__Task to complete__
Which lines in the records below contain the word "RESET"? Return each of them.

(Provided information begins)

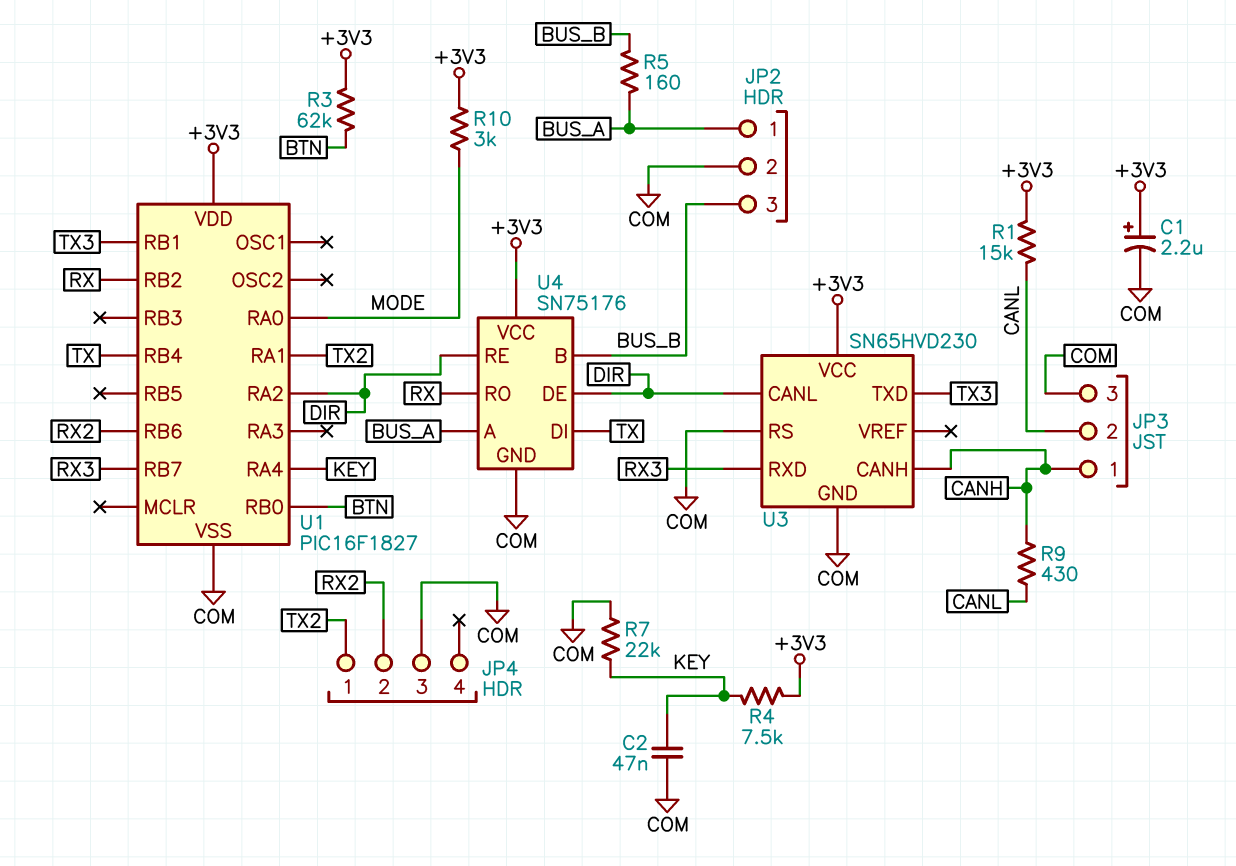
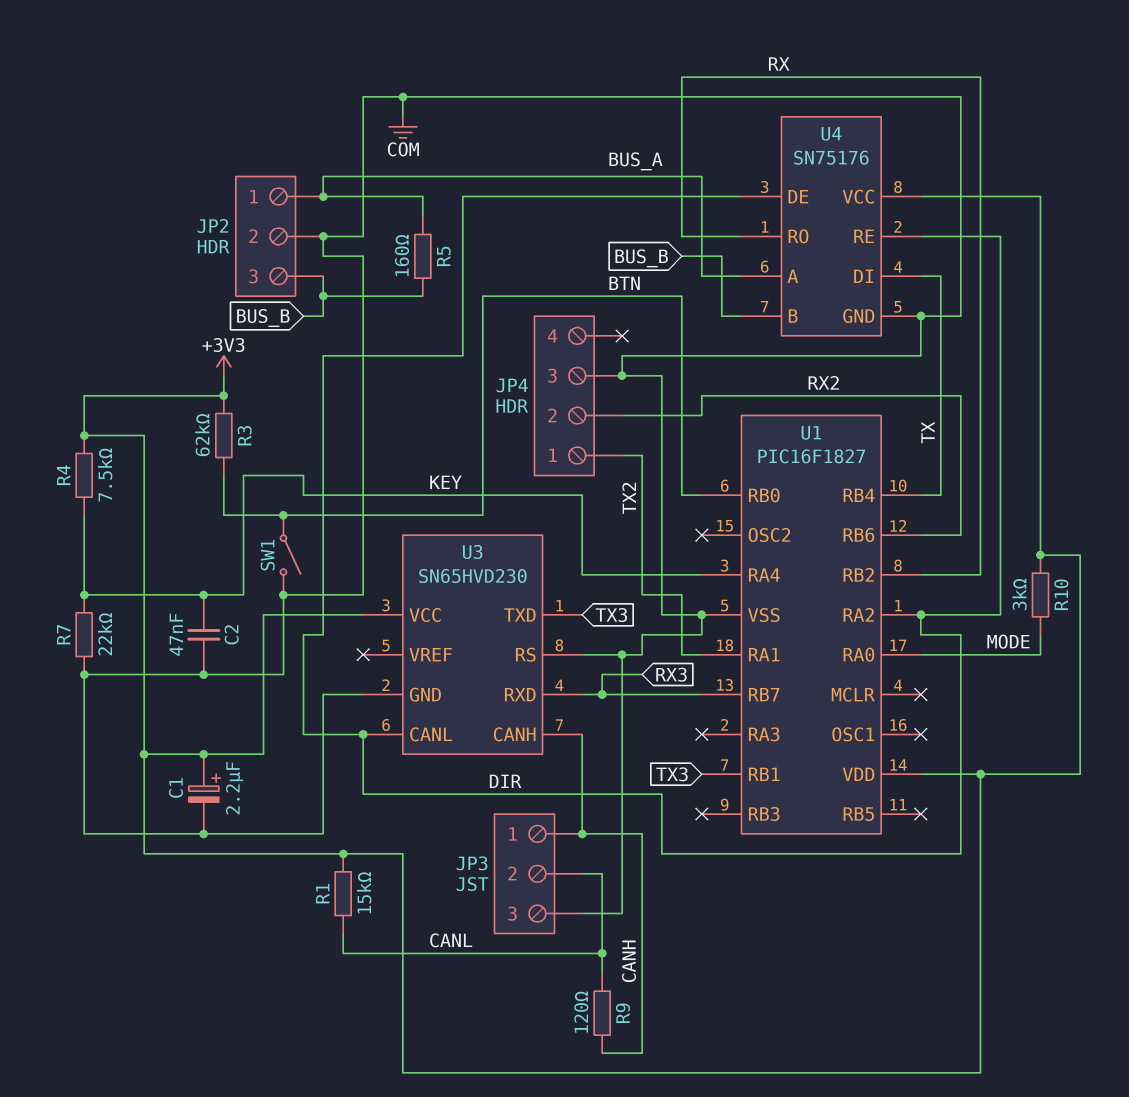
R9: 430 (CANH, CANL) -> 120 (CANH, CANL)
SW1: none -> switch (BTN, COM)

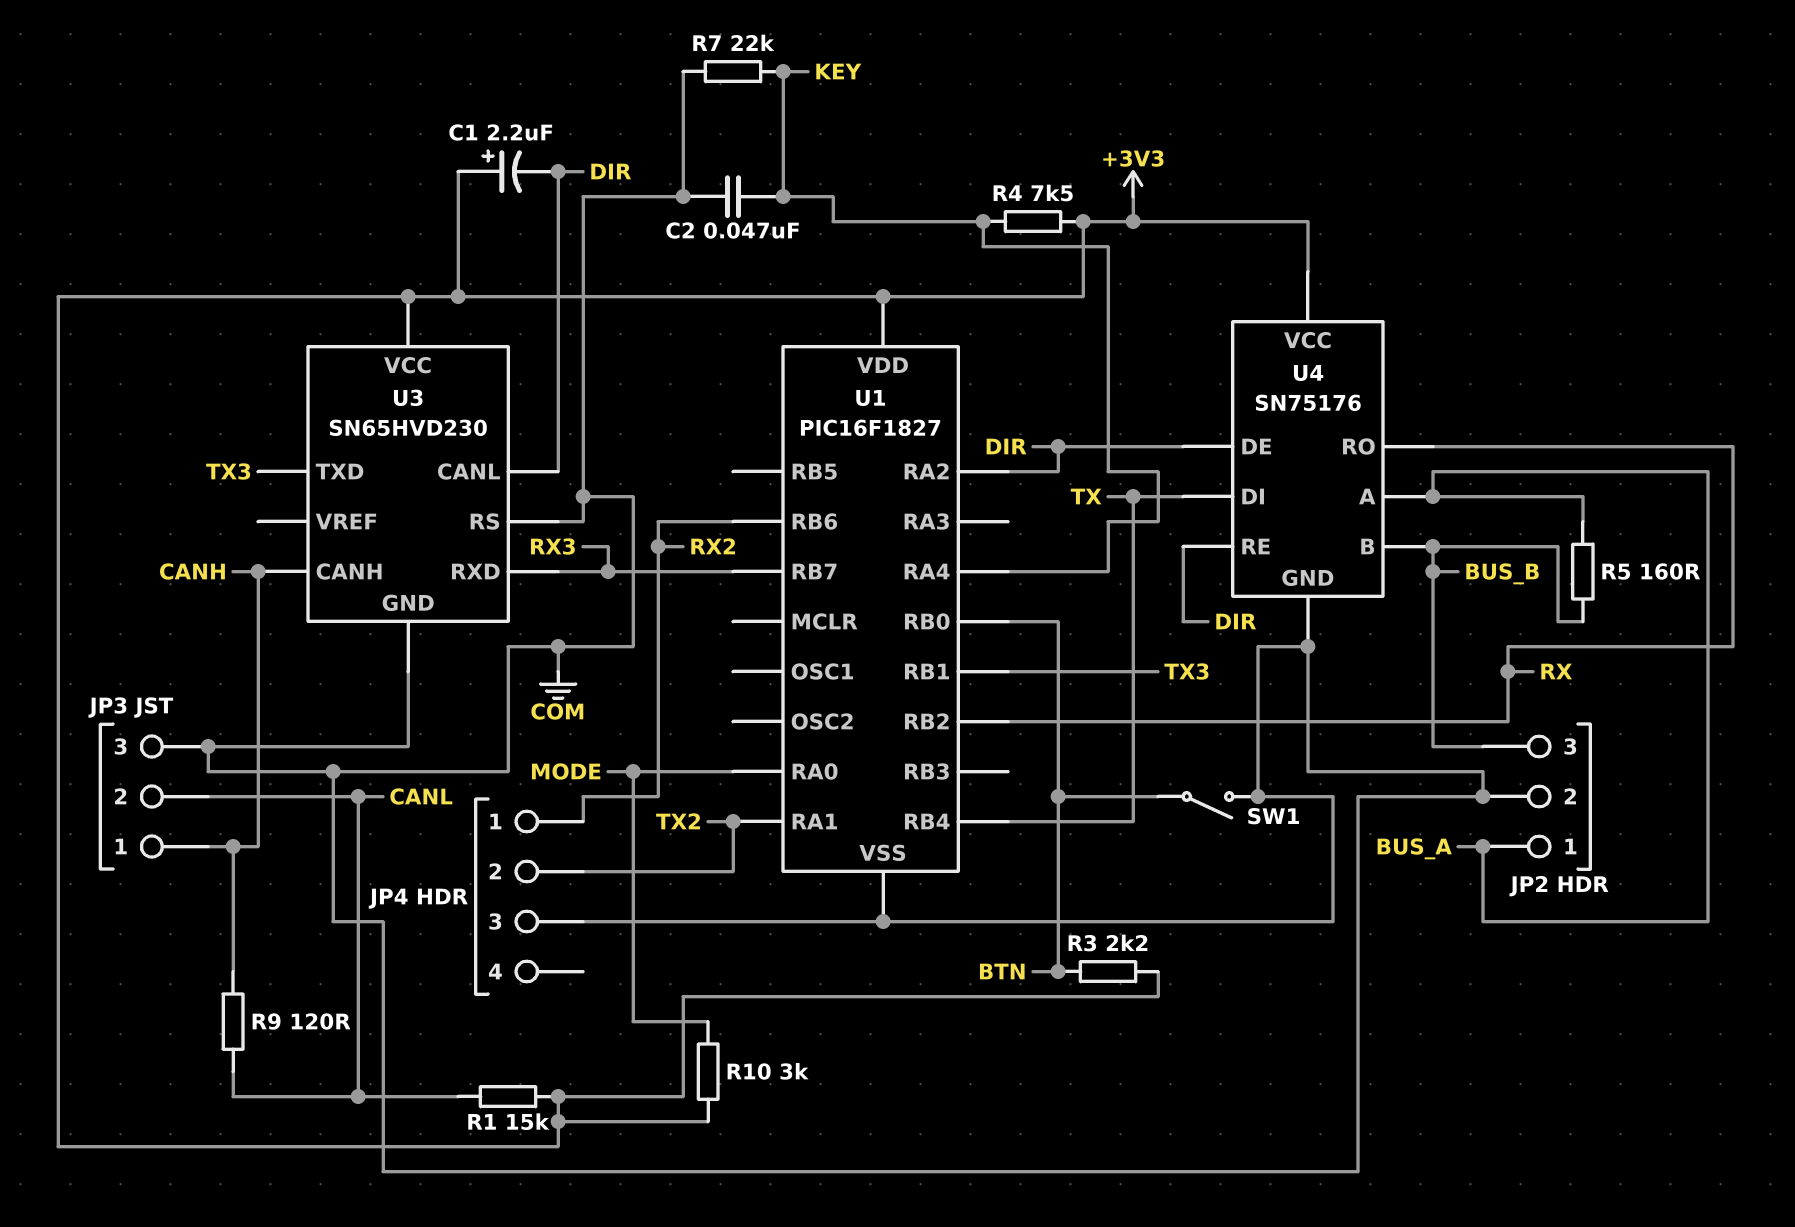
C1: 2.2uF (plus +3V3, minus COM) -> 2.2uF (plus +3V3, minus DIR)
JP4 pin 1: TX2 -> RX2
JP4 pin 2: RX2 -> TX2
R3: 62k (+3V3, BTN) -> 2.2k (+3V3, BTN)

(Provided information ends)
(Provided information begins)

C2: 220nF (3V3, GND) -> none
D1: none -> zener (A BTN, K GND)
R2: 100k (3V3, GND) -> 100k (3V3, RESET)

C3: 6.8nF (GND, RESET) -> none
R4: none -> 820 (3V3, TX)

(Provided information ends)

__Output for this task__
R2: 100k (3V3, GND) -> 100k (3V3, RESET)
C3: 6.8nF (GND, RESET) -> none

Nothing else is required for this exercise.